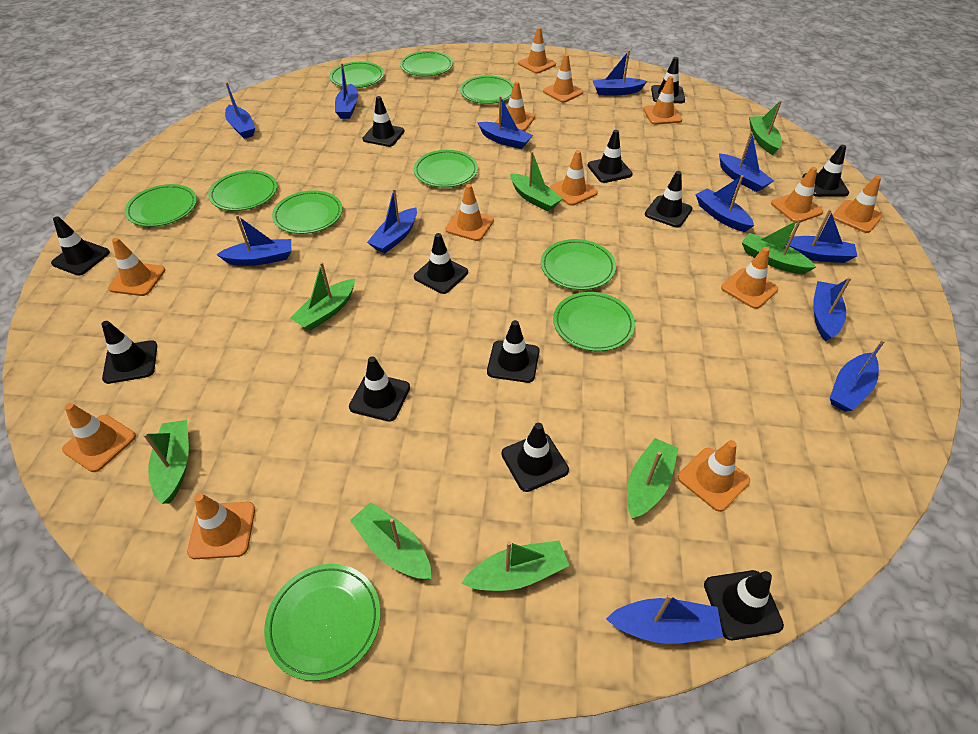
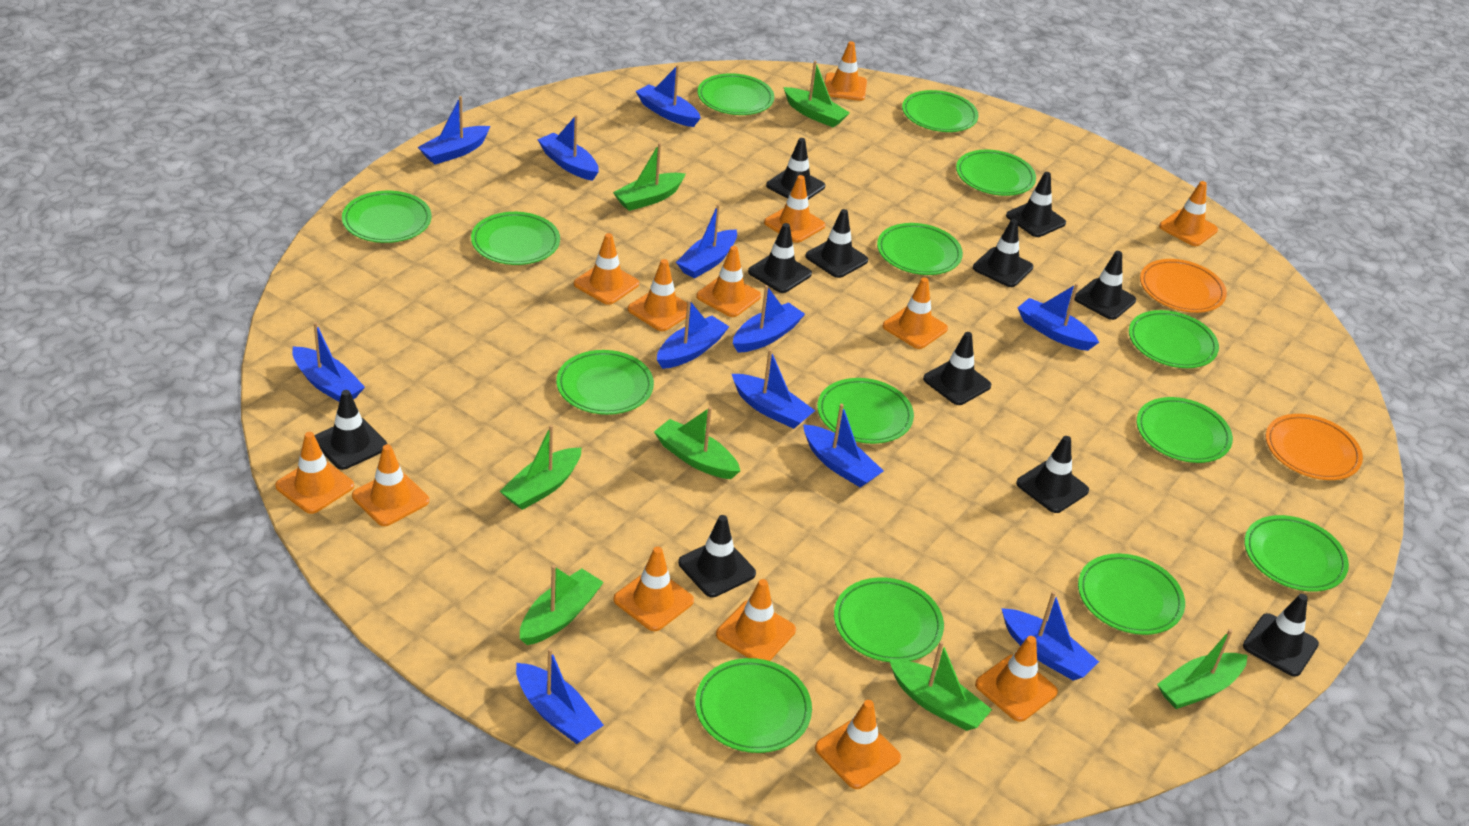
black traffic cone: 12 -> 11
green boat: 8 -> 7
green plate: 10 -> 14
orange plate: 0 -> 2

• **Action item**
Without the pictures, copy the material exactly as given.

• **Response to the task**
black traffic cone: 12 -> 11
green boat: 8 -> 7
green plate: 10 -> 14
orange plate: 0 -> 2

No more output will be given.